Exercise goal:
Using the records below, repeat exactly the lines from the one holding "camera: 90 degrees right, 5 degrees up" through the one holding "green truck [227,189,355,282]", both ends included, and no others.

Data for this task:

-- Opening Marker --

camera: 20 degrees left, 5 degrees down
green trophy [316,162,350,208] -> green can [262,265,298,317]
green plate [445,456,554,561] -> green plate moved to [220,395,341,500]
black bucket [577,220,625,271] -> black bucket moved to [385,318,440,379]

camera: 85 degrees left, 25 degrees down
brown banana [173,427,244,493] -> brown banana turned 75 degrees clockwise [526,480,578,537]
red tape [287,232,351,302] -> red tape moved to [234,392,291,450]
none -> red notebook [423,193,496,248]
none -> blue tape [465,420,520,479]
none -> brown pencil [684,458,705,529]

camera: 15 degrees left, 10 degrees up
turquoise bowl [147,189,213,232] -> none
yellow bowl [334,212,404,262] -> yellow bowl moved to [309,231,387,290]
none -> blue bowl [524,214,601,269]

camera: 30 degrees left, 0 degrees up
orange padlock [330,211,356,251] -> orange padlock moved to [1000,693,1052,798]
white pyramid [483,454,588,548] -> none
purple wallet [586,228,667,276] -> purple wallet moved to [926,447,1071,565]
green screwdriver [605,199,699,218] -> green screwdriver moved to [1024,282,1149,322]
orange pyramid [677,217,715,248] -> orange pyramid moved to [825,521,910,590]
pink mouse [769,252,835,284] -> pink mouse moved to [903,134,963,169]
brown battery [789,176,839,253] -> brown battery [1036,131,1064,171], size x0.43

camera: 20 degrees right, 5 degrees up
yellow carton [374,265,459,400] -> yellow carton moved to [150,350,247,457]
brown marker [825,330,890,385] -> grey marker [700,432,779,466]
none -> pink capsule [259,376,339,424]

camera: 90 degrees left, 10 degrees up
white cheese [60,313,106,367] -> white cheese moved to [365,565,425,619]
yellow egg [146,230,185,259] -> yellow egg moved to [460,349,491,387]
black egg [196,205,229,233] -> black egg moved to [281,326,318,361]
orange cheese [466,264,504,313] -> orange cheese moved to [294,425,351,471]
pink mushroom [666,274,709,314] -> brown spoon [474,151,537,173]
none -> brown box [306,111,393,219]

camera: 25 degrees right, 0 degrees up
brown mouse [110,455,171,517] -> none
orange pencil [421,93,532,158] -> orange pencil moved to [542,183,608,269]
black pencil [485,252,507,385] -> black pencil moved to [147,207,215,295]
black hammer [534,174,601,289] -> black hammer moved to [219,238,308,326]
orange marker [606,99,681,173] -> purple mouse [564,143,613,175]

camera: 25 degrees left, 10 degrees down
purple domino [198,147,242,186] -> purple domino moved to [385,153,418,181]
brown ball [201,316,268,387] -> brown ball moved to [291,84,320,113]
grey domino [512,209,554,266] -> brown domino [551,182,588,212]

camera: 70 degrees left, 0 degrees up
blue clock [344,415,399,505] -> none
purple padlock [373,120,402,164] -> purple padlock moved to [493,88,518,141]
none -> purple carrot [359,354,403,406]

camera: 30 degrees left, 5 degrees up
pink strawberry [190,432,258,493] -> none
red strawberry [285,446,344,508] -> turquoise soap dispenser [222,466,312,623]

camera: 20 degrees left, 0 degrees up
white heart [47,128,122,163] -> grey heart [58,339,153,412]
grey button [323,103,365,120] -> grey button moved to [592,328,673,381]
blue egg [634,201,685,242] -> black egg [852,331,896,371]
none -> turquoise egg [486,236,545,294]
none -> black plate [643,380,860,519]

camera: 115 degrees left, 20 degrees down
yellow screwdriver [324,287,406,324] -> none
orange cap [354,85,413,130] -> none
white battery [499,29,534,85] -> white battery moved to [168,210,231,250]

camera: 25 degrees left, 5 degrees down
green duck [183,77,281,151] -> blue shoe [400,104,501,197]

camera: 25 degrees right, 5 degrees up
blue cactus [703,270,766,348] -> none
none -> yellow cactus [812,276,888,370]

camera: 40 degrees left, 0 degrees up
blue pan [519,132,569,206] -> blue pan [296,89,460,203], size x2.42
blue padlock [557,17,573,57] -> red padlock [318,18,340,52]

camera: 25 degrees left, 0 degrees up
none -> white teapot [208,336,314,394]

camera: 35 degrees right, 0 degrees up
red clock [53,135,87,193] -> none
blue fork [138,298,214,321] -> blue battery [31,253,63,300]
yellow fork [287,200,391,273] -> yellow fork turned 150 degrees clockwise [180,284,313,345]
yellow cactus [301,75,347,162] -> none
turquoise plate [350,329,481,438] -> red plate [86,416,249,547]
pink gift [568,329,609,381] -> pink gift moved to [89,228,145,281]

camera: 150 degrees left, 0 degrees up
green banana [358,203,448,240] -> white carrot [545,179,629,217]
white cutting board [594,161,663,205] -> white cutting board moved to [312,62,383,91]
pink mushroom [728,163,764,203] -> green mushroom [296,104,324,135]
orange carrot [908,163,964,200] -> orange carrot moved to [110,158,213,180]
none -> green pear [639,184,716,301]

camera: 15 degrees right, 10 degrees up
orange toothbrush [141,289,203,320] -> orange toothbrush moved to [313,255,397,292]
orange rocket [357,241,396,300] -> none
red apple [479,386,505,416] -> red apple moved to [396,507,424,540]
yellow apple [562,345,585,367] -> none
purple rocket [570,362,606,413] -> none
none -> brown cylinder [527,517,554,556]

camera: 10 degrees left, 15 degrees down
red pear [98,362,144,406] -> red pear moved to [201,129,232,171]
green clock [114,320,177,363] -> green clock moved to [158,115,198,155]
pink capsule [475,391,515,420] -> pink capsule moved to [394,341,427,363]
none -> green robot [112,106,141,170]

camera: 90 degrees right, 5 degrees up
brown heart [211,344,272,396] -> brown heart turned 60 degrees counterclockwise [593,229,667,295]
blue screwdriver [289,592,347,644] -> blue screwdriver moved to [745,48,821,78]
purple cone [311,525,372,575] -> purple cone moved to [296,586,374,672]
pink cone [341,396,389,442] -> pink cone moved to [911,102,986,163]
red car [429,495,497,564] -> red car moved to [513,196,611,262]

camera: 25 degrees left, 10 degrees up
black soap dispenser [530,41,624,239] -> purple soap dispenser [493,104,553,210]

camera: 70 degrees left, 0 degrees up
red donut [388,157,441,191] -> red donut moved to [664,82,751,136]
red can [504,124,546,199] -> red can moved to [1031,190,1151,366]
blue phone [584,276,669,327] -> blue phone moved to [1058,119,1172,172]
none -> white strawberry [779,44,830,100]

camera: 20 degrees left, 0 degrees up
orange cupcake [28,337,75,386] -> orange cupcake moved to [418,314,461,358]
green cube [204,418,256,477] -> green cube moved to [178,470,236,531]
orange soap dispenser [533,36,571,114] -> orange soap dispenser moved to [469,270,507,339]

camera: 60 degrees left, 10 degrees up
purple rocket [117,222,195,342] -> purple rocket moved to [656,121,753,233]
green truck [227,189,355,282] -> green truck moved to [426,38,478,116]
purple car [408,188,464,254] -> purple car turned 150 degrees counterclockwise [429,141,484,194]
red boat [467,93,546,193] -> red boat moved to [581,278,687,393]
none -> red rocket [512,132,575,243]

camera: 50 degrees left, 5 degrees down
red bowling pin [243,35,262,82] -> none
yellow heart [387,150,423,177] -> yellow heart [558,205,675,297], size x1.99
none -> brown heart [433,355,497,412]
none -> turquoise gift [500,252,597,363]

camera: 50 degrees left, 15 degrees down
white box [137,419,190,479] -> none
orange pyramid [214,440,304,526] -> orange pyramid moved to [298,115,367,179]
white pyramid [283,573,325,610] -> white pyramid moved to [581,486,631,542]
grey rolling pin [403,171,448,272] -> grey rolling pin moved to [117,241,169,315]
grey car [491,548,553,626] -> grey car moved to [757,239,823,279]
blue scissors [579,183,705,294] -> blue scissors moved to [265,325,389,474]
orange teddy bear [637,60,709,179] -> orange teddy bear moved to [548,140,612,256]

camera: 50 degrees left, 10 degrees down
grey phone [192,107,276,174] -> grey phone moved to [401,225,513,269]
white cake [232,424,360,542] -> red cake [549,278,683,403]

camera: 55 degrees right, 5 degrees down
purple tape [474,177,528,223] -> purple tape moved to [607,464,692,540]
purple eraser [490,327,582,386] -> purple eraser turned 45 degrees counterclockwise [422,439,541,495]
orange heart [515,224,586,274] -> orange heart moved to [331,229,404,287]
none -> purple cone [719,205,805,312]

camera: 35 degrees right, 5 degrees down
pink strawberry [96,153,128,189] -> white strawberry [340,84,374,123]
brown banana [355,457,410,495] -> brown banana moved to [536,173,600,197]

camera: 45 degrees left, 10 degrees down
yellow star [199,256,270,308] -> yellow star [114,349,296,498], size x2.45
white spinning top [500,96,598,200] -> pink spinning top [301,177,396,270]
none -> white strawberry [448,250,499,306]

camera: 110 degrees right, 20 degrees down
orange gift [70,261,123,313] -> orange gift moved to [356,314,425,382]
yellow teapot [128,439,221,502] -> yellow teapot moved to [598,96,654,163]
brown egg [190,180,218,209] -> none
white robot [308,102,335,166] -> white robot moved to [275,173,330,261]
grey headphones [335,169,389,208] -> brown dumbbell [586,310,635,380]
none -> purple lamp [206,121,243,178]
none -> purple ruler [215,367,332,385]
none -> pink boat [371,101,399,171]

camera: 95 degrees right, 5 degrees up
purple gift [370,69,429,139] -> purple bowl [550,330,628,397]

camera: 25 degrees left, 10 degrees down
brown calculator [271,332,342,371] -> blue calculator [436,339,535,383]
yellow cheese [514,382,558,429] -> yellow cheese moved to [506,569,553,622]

-- Closing Marker --

Task output:
camera: 90 degrees right, 5 degrees up
brown heart [211,344,272,396] -> brown heart turned 60 degrees counterclockwise [593,229,667,295]
blue screwdriver [289,592,347,644] -> blue screwdriver moved to [745,48,821,78]
purple cone [311,525,372,575] -> purple cone moved to [296,586,374,672]
pink cone [341,396,389,442] -> pink cone moved to [911,102,986,163]
red car [429,495,497,564] -> red car moved to [513,196,611,262]

camera: 25 degrees left, 10 degrees up
black soap dispenser [530,41,624,239] -> purple soap dispenser [493,104,553,210]

camera: 70 degrees left, 0 degrees up
red donut [388,157,441,191] -> red donut moved to [664,82,751,136]
red can [504,124,546,199] -> red can moved to [1031,190,1151,366]
blue phone [584,276,669,327] -> blue phone moved to [1058,119,1172,172]
none -> white strawberry [779,44,830,100]

camera: 20 degrees left, 0 degrees up
orange cupcake [28,337,75,386] -> orange cupcake moved to [418,314,461,358]
green cube [204,418,256,477] -> green cube moved to [178,470,236,531]
orange soap dispenser [533,36,571,114] -> orange soap dispenser moved to [469,270,507,339]

camera: 60 degrees left, 10 degrees up
purple rocket [117,222,195,342] -> purple rocket moved to [656,121,753,233]
green truck [227,189,355,282] -> green truck moved to [426,38,478,116]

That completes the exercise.